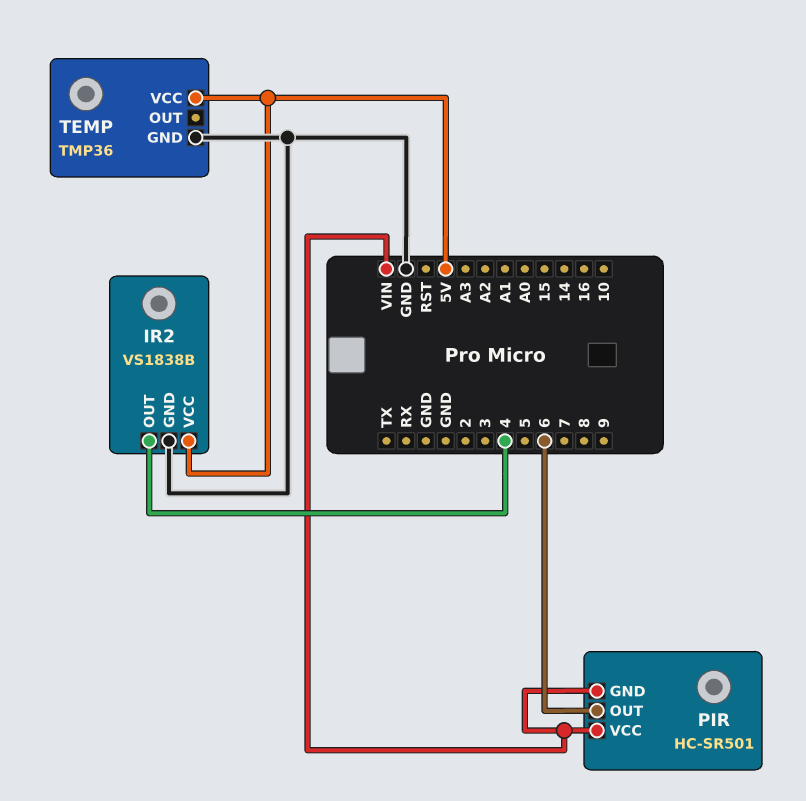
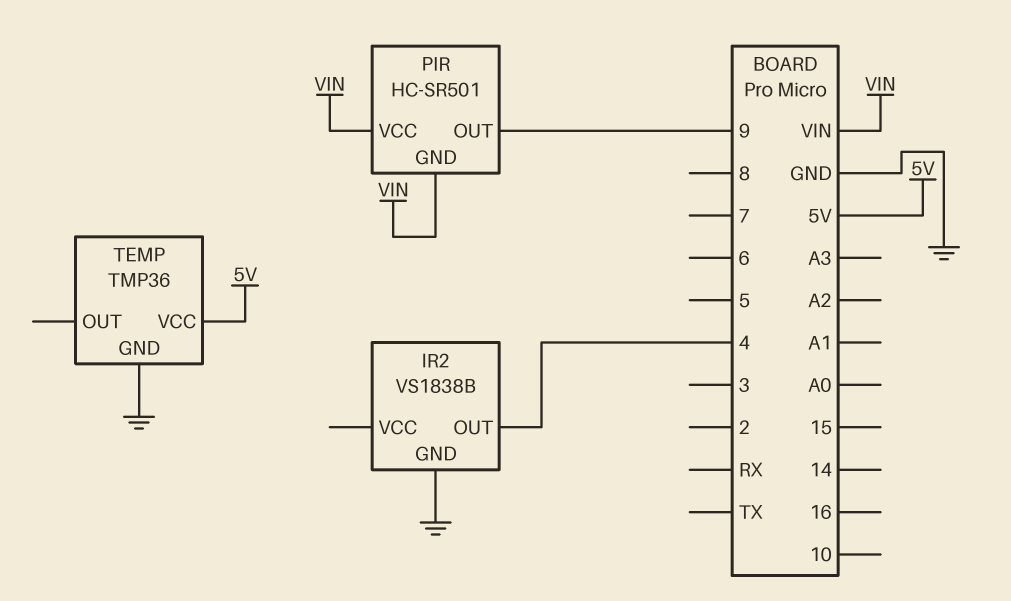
IR2 pin VCC: 5V -> none
PIR pin OUT: 6 -> 9

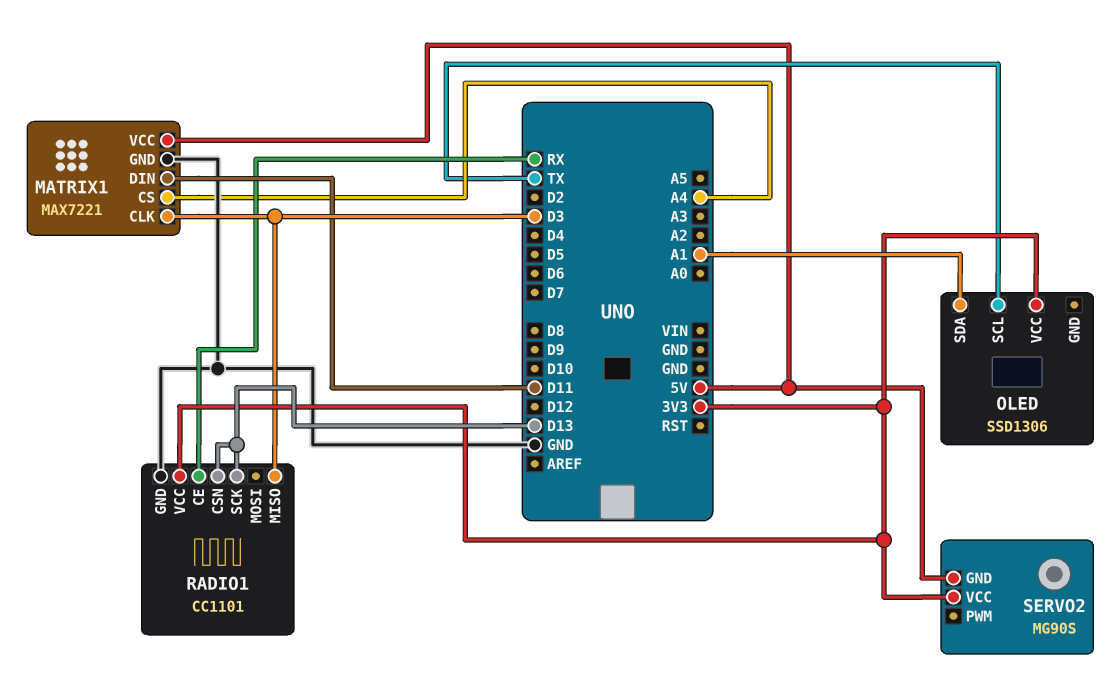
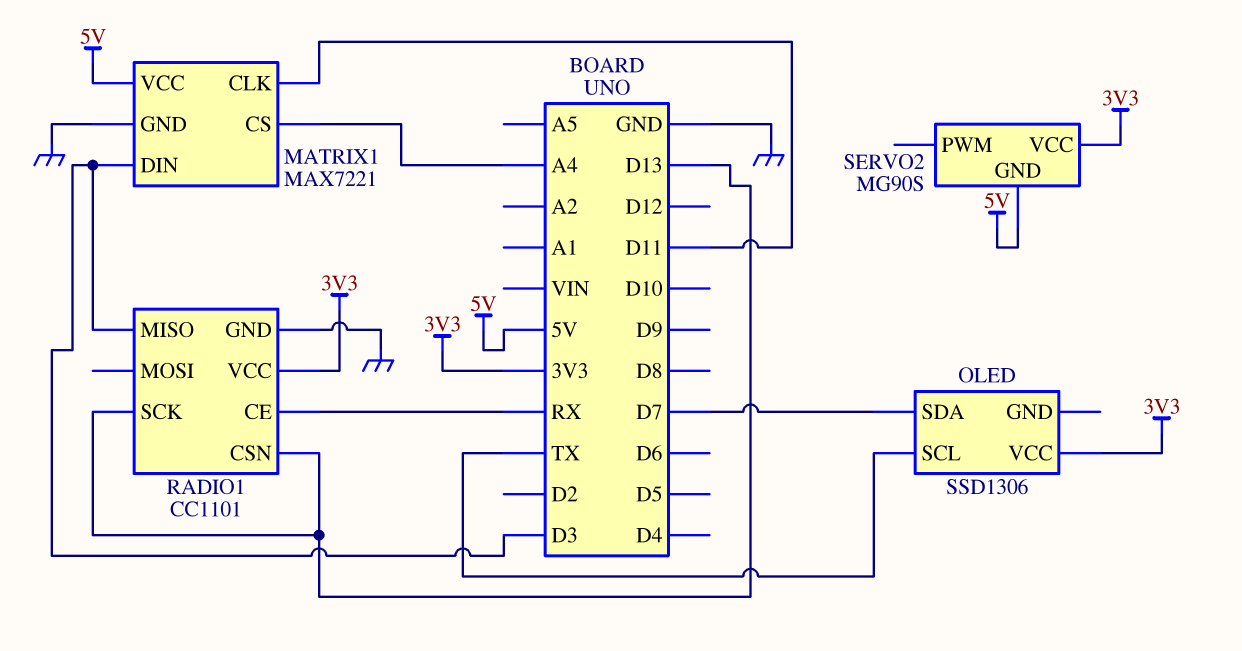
MATRIX1 pin CLK: D3 -> D11
MATRIX1 pin DIN: D11 -> D3
OLED pin SDA: A1 -> D7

^^^^

Apart from the images, the entries above must be returned without alteration.

*Exercise response*.
IR2 pin VCC: 5V -> none
PIR pin OUT: 6 -> 9

MATRIX1 pin CLK: D3 -> D11
MATRIX1 pin DIN: D11 -> D3
OLED pin SDA: A1 -> D7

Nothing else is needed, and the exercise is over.